Action item: Could you give back the records exactly, taking out the pictures?

Exercise data:
=== Section Start ===

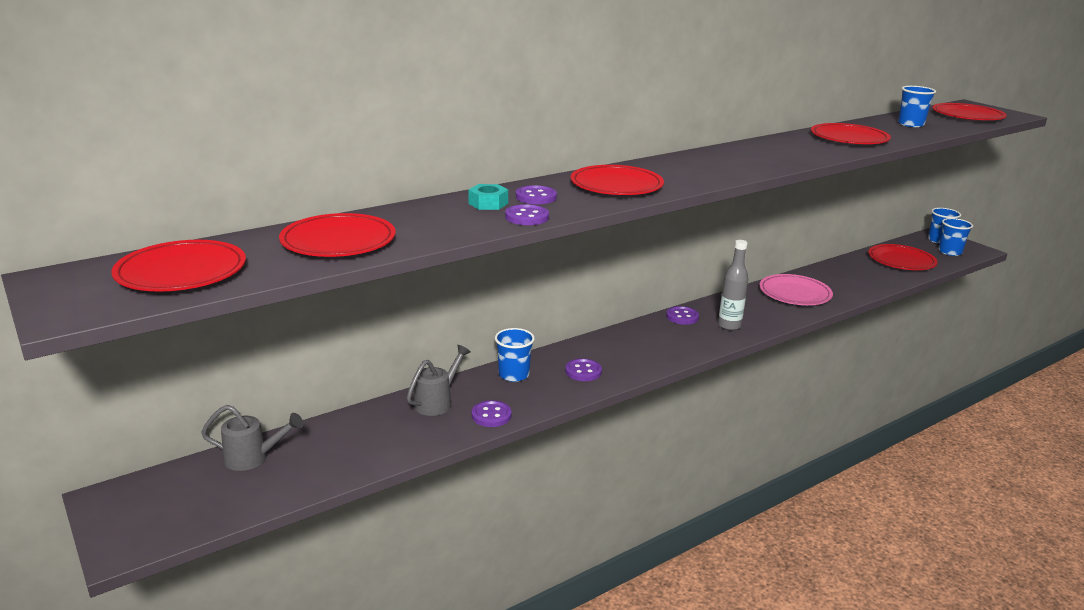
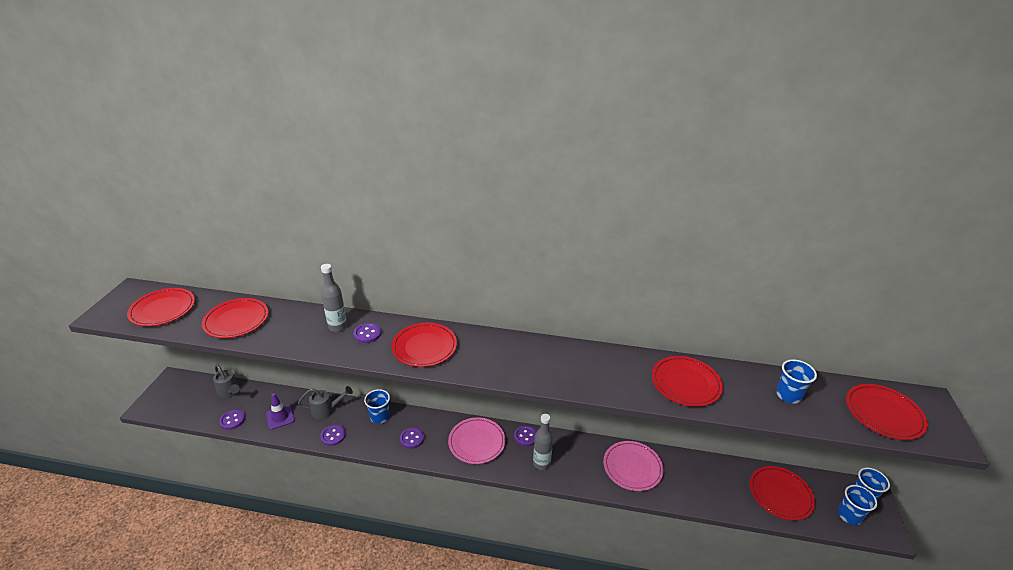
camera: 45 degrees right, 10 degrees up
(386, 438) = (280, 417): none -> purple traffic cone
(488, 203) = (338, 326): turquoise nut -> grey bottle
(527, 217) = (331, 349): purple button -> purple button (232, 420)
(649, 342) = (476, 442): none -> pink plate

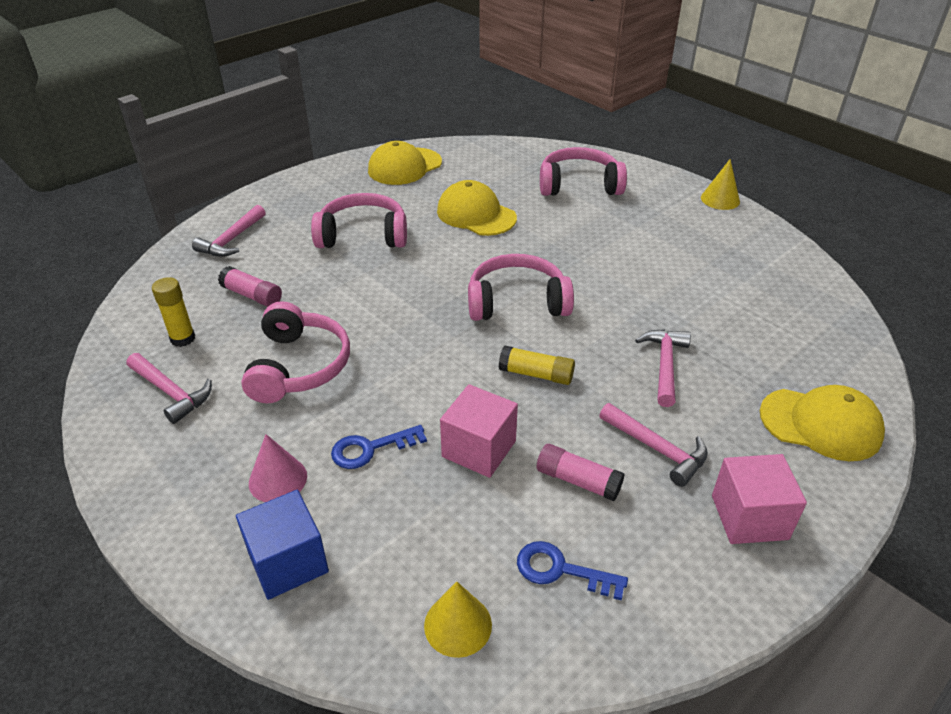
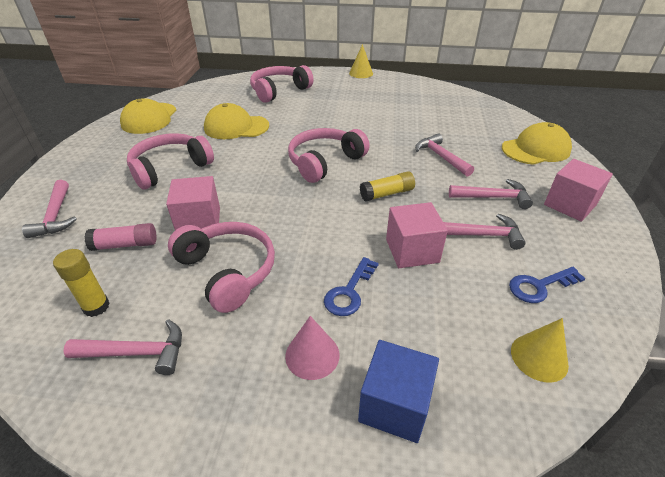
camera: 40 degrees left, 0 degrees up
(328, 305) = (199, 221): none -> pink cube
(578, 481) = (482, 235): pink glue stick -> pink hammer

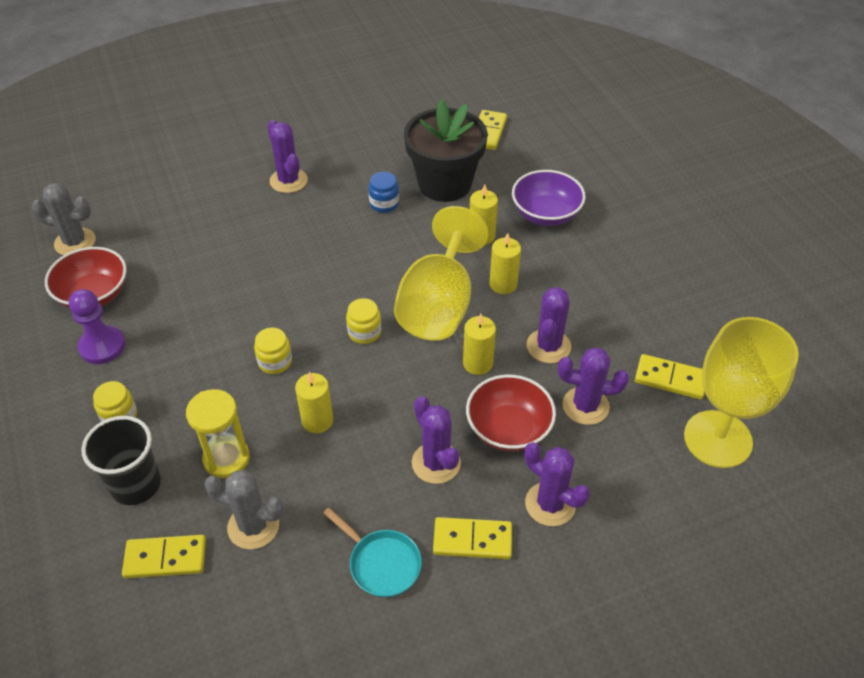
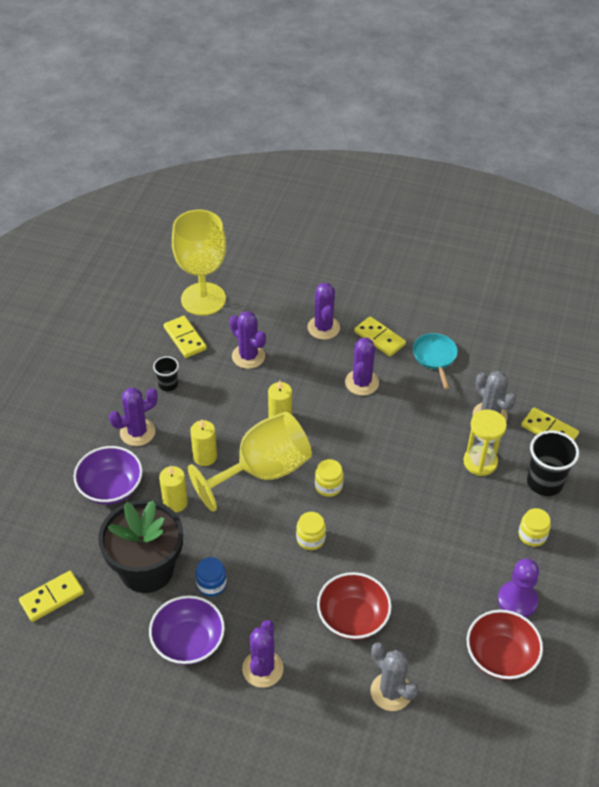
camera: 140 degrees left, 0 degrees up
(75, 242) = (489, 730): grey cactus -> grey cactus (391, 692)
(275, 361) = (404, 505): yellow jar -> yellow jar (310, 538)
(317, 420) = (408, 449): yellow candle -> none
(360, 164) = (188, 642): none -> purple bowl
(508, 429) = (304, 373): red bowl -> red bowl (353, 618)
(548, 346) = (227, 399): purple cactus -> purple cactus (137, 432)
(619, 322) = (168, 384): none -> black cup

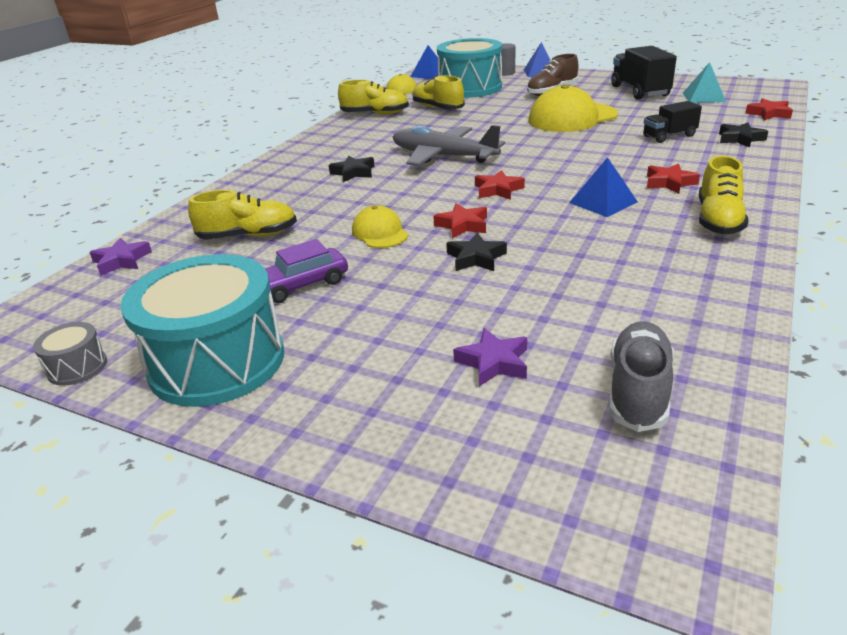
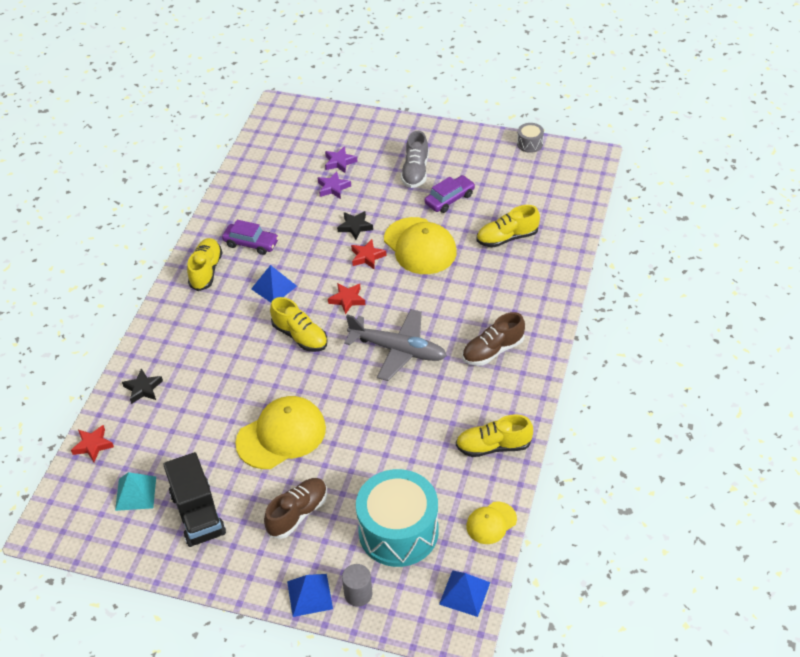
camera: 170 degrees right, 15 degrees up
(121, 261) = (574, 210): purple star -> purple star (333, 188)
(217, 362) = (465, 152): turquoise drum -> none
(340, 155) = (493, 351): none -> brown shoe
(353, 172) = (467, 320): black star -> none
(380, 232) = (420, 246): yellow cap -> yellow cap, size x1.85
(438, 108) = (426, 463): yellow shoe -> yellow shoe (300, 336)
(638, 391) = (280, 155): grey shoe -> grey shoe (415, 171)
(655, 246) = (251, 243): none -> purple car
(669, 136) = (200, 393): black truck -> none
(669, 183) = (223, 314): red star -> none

=== Section End ===

Task result:
camera: 45 degrees right, 10 degrees up
(386, 438) = (280, 417): none -> purple traffic cone
(488, 203) = (338, 326): turquoise nut -> grey bottle
(527, 217) = (331, 349): purple button -> purple button (232, 420)
(649, 342) = (476, 442): none -> pink plate

camera: 40 degrees left, 0 degrees up
(328, 305) = (199, 221): none -> pink cube
(578, 481) = (482, 235): pink glue stick -> pink hammer

camera: 140 degrees left, 0 degrees up
(75, 242) = (489, 730): grey cactus -> grey cactus (391, 692)
(275, 361) = (404, 505): yellow jar -> yellow jar (310, 538)
(317, 420) = (408, 449): yellow candle -> none
(360, 164) = (188, 642): none -> purple bowl
(508, 429) = (304, 373): red bowl -> red bowl (353, 618)
(548, 346) = (227, 399): purple cactus -> purple cactus (137, 432)
(619, 322) = (168, 384): none -> black cup

camera: 170 degrees right, 15 degrees up
(121, 261) = (574, 210): purple star -> purple star (333, 188)
(217, 362) = (465, 152): turquoise drum -> none
(340, 155) = (493, 351): none -> brown shoe
(353, 172) = (467, 320): black star -> none
(380, 232) = (420, 246): yellow cap -> yellow cap, size x1.85
(438, 108) = (426, 463): yellow shoe -> yellow shoe (300, 336)
(638, 391) = (280, 155): grey shoe -> grey shoe (415, 171)
(655, 246) = (251, 243): none -> purple car
(669, 136) = (200, 393): black truck -> none
(669, 183) = (223, 314): red star -> none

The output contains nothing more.